# YOUR OBJECTIVE
Could the listing be repeated exactly, with every picture dropped?
------------------------------
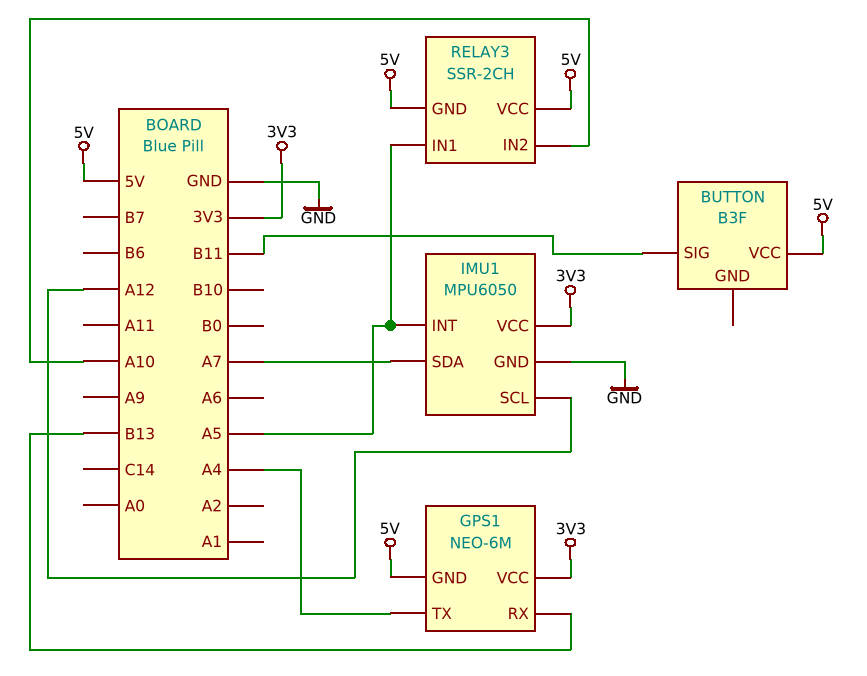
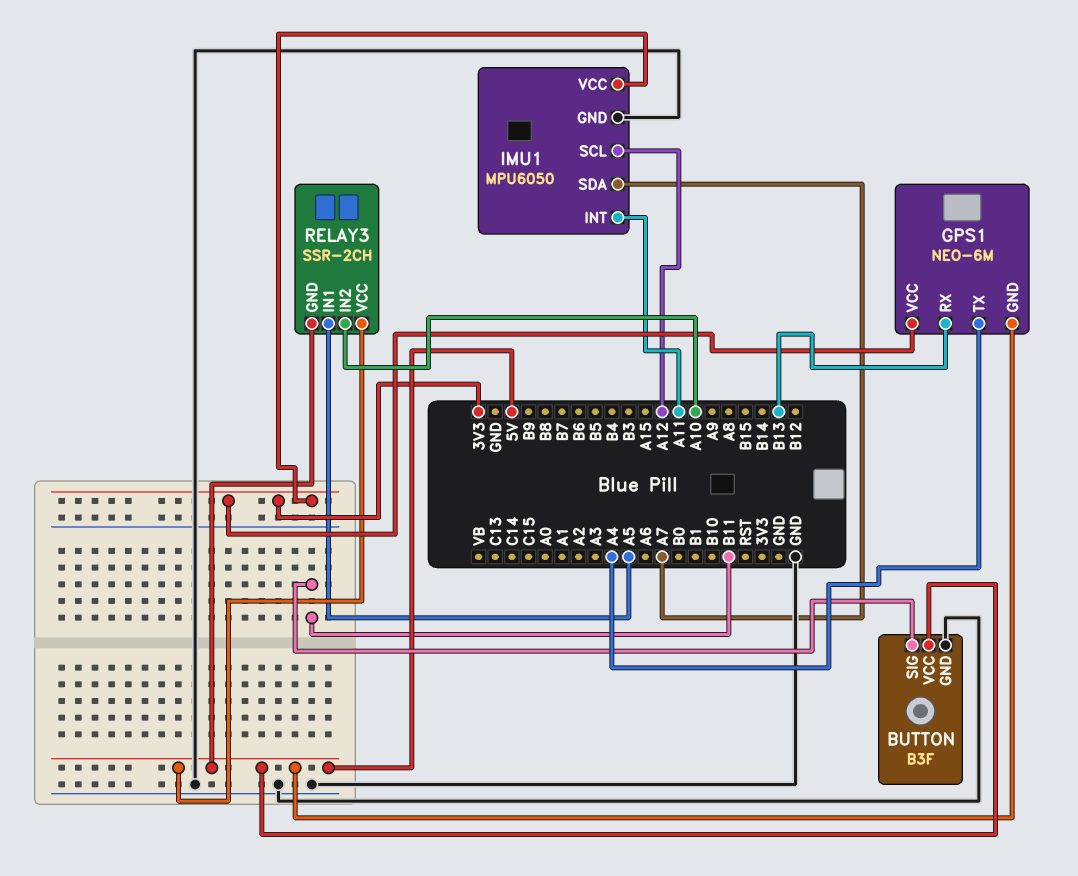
BUTTON pin GND: none -> GND
IMU1 pin INT: A5 -> A11

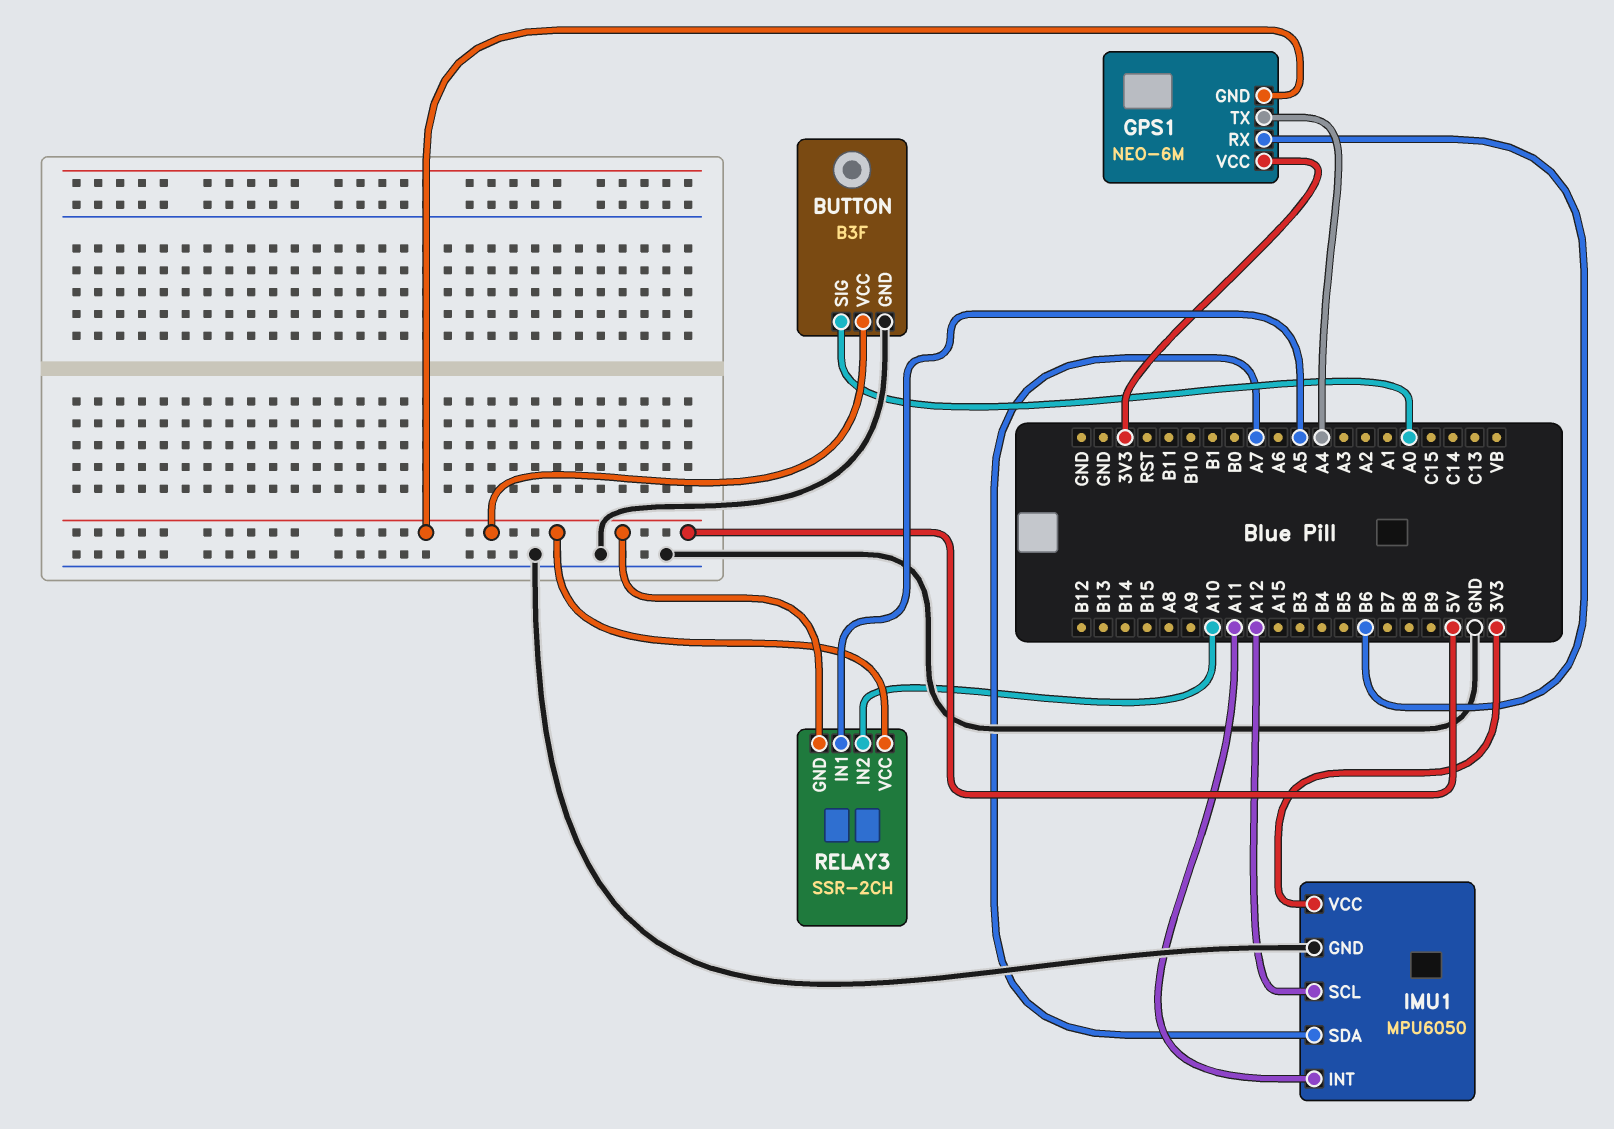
BUTTON pin SIG: B11 -> A0
GPS1 pin RX: B13 -> B6

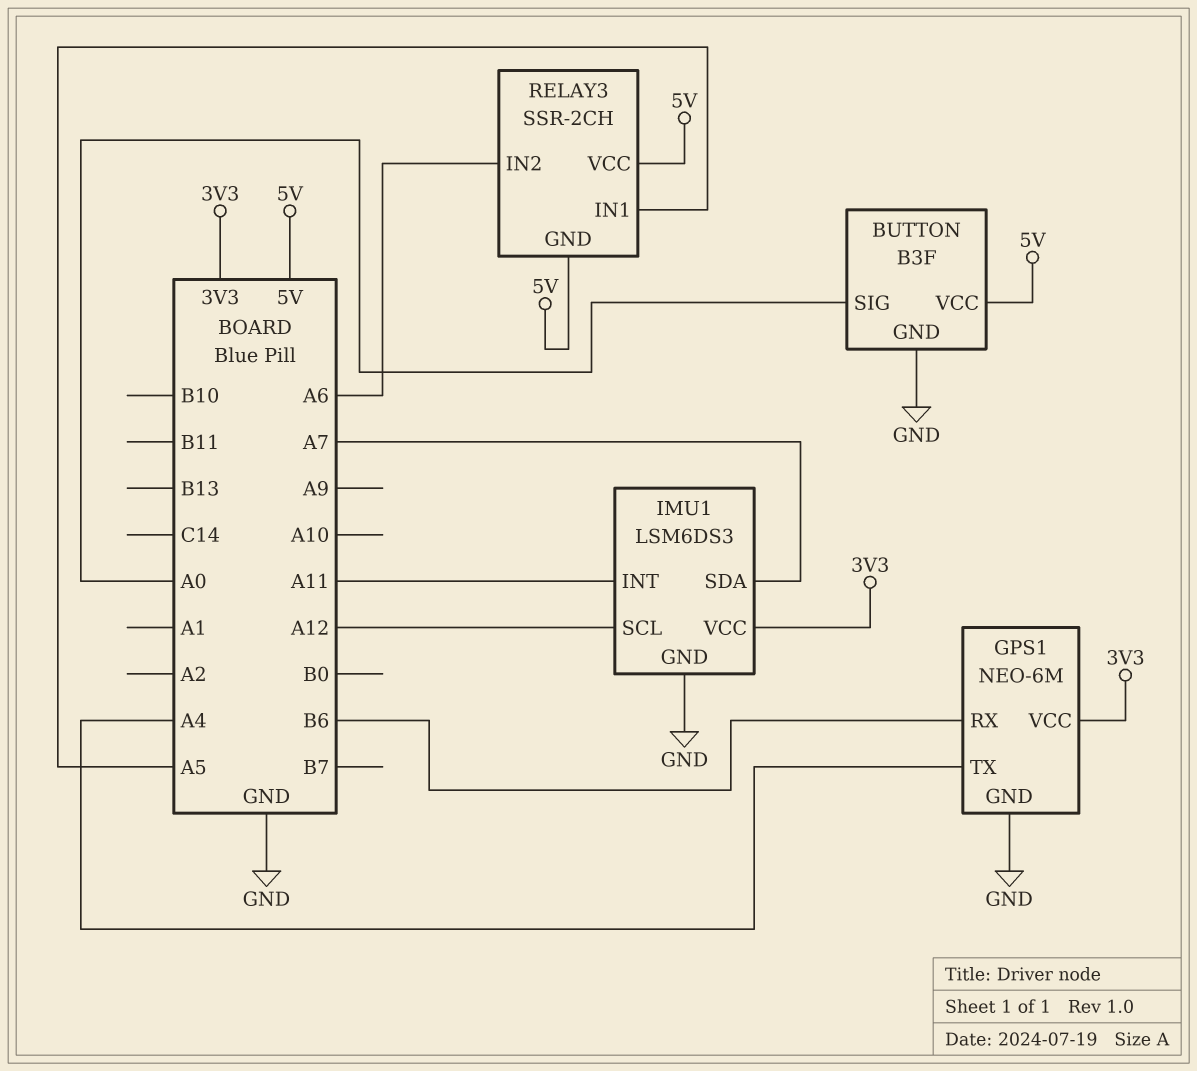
GPS1 pin GND: 5V -> GND
IMU1: MPU6050 -> LSM6DS3
RELAY3 pin IN2: A10 -> A6

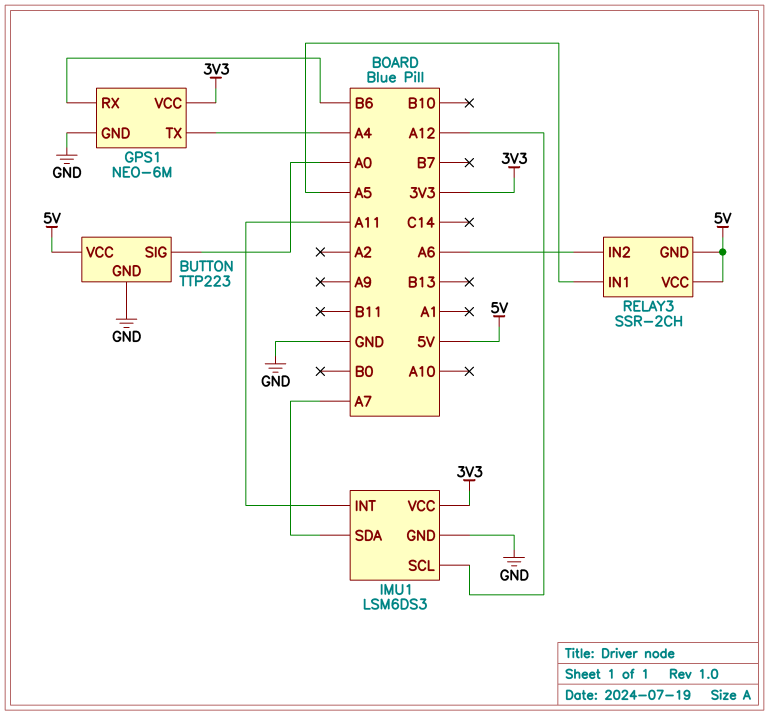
BUTTON: B3F -> TTP223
------------------------------
# RESULT OF THE TASK
BUTTON pin GND: none -> GND
IMU1 pin INT: A5 -> A11

BUTTON pin SIG: B11 -> A0
GPS1 pin RX: B13 -> B6

GPS1 pin GND: 5V -> GND
IMU1: MPU6050 -> LSM6DS3
RELAY3 pin IN2: A10 -> A6

BUTTON: B3F -> TTP223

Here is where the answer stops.